__Extracted records__.
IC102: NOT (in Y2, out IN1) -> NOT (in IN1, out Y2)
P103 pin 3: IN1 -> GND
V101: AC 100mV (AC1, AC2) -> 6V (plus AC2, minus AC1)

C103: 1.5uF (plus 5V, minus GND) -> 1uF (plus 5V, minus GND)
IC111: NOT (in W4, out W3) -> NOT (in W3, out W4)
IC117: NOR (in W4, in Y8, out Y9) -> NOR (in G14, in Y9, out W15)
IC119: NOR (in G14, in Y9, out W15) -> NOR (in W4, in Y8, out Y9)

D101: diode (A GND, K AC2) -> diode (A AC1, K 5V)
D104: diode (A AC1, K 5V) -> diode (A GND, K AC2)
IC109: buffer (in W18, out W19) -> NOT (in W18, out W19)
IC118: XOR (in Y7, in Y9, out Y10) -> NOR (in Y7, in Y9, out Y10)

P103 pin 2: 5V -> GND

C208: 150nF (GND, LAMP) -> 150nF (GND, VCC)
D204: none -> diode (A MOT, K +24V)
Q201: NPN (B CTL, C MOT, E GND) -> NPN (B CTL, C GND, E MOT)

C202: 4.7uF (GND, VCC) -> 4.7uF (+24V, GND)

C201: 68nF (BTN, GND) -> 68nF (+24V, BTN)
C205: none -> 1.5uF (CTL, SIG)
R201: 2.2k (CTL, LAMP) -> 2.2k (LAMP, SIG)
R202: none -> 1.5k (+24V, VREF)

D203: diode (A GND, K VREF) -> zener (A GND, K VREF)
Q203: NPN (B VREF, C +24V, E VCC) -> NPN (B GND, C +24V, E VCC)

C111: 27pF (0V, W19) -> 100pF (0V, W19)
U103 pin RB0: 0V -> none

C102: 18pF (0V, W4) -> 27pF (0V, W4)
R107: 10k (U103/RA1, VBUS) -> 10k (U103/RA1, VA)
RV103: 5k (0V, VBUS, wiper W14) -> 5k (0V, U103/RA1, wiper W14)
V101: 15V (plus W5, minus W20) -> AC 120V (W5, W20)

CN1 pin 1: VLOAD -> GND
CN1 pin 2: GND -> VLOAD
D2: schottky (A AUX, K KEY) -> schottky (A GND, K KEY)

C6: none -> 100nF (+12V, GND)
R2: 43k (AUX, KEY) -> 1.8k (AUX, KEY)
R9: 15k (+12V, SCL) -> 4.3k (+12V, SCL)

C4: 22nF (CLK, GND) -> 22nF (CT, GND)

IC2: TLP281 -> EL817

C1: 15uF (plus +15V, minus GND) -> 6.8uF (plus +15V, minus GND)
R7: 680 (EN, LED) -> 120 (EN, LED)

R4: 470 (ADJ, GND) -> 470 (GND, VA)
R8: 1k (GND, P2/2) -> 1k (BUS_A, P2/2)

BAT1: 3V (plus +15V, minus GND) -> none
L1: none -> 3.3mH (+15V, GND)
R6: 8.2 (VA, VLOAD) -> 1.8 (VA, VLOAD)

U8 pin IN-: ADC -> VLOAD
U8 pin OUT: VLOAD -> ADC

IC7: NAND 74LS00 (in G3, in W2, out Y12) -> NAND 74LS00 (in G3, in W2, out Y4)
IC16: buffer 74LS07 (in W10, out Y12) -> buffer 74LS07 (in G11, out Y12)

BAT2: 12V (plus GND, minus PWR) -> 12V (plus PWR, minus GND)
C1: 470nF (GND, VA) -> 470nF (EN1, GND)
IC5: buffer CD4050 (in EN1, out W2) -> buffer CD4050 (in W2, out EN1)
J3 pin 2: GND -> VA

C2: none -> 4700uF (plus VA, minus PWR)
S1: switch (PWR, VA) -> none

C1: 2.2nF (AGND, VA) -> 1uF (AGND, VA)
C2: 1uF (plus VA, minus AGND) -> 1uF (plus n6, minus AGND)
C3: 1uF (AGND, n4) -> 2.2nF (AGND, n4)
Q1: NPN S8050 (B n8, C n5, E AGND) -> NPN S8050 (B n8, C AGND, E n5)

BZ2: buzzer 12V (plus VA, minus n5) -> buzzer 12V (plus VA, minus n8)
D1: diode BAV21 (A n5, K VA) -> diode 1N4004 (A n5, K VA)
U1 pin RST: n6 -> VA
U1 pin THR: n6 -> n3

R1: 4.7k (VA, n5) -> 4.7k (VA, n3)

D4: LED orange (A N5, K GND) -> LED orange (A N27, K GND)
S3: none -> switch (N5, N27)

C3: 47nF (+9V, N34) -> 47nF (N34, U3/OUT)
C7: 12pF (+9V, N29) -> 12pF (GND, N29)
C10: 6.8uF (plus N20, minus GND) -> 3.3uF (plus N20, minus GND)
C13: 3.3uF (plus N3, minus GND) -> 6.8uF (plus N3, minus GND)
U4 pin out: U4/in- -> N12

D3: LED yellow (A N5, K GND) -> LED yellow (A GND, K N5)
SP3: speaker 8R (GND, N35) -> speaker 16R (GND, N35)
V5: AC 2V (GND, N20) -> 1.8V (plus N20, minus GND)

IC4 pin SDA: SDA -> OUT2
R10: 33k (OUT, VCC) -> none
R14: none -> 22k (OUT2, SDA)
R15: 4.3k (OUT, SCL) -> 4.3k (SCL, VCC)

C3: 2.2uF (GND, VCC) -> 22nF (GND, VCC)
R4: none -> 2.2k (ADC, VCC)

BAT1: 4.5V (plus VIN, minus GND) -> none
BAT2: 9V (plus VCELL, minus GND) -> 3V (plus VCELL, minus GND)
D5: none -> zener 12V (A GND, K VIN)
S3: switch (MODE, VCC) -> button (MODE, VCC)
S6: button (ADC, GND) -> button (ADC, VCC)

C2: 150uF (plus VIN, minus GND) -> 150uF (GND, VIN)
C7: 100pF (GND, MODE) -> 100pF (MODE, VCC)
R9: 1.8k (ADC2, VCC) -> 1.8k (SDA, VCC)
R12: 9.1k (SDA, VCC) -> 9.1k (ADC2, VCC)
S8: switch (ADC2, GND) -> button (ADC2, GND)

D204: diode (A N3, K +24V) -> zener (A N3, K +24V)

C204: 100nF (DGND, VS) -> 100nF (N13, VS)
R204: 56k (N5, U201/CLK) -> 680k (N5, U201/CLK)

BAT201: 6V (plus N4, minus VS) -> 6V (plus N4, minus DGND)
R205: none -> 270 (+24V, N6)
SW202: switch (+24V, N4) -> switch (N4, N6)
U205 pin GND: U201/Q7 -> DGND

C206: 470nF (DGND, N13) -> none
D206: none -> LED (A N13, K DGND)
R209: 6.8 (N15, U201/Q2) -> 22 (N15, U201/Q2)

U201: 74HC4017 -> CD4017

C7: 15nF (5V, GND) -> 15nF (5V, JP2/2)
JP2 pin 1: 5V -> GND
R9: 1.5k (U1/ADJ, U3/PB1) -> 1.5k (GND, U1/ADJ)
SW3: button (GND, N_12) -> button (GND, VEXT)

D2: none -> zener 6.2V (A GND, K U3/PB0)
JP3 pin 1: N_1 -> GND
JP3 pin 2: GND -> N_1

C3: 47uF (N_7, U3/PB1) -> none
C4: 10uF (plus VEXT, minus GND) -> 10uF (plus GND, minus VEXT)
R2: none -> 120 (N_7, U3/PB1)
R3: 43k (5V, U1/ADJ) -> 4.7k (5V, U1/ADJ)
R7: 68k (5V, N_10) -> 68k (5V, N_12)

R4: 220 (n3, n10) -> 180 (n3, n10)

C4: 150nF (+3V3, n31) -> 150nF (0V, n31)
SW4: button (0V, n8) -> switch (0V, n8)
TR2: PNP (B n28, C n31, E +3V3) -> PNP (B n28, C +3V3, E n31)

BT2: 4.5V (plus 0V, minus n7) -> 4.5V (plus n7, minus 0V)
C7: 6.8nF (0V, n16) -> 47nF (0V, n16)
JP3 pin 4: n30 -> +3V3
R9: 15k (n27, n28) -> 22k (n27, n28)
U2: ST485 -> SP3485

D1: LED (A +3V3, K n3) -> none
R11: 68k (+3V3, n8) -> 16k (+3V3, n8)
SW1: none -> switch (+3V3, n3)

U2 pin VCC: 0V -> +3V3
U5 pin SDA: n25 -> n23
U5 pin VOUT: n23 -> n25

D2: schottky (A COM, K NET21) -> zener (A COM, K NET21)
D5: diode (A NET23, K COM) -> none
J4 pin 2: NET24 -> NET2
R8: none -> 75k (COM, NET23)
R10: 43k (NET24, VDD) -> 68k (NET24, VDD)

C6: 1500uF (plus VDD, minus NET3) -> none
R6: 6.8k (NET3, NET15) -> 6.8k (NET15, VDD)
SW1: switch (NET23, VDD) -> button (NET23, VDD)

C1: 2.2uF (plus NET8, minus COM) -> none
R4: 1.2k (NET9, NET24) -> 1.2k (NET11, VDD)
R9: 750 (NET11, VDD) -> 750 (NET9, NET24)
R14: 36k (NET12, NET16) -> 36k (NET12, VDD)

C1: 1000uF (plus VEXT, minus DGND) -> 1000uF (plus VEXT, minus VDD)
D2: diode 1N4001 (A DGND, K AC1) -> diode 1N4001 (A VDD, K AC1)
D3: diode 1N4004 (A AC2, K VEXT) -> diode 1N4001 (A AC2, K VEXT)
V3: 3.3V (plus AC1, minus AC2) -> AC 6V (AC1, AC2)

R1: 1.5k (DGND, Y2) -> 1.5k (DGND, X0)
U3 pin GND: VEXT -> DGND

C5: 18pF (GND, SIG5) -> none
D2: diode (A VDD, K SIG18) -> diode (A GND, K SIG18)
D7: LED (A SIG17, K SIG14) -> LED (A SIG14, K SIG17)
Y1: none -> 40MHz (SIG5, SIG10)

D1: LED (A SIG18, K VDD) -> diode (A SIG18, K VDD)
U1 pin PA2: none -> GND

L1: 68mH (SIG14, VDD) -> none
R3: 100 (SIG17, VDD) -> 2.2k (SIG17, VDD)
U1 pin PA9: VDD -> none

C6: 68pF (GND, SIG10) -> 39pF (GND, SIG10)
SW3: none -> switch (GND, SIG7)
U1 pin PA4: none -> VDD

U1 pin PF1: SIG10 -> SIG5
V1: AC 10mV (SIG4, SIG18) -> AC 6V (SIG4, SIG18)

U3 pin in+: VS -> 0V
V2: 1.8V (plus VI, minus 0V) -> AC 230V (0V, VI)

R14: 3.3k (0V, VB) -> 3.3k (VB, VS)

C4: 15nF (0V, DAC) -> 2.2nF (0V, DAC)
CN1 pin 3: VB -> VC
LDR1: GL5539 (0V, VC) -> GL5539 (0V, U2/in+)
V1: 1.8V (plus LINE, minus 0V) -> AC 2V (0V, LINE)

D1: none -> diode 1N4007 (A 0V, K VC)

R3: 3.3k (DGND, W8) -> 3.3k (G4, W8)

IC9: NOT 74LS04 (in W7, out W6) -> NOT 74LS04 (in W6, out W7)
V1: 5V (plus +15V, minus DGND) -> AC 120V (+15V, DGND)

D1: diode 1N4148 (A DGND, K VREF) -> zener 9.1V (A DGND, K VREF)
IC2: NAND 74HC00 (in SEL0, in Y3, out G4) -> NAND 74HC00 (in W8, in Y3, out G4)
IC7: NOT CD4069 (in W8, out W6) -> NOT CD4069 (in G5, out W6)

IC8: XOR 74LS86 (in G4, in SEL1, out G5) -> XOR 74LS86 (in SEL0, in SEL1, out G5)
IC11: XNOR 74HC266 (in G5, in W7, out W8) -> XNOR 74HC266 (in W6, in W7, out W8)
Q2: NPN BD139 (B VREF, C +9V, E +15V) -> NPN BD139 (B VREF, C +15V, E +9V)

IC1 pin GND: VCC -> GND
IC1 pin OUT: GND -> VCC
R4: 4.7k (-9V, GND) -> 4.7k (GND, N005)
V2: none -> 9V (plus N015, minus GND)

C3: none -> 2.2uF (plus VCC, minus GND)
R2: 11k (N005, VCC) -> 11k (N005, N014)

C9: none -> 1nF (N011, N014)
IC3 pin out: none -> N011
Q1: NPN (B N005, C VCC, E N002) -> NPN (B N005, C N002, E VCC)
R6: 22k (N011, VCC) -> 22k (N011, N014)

__What is expected__. Could you transcribe the entries above word for word, from the line with "C111: 27pF (0V, W19) -> 100pF (0V, W19)" down to the line with "V101: 15V (plus", keeping both?

__Answer area__.
C111: 27pF (0V, W19) -> 100pF (0V, W19)
U103 pin RB0: 0V -> none

C102: 18pF (0V, W4) -> 27pF (0V, W4)
R107: 10k (U103/RA1, VBUS) -> 10k (U103/RA1, VA)
RV103: 5k (0V, VBUS, wiper W14) -> 5k (0V, U103/RA1, wiper W14)
V101: 15V (plus W5, minus W20) -> AC 120V (W5, W20)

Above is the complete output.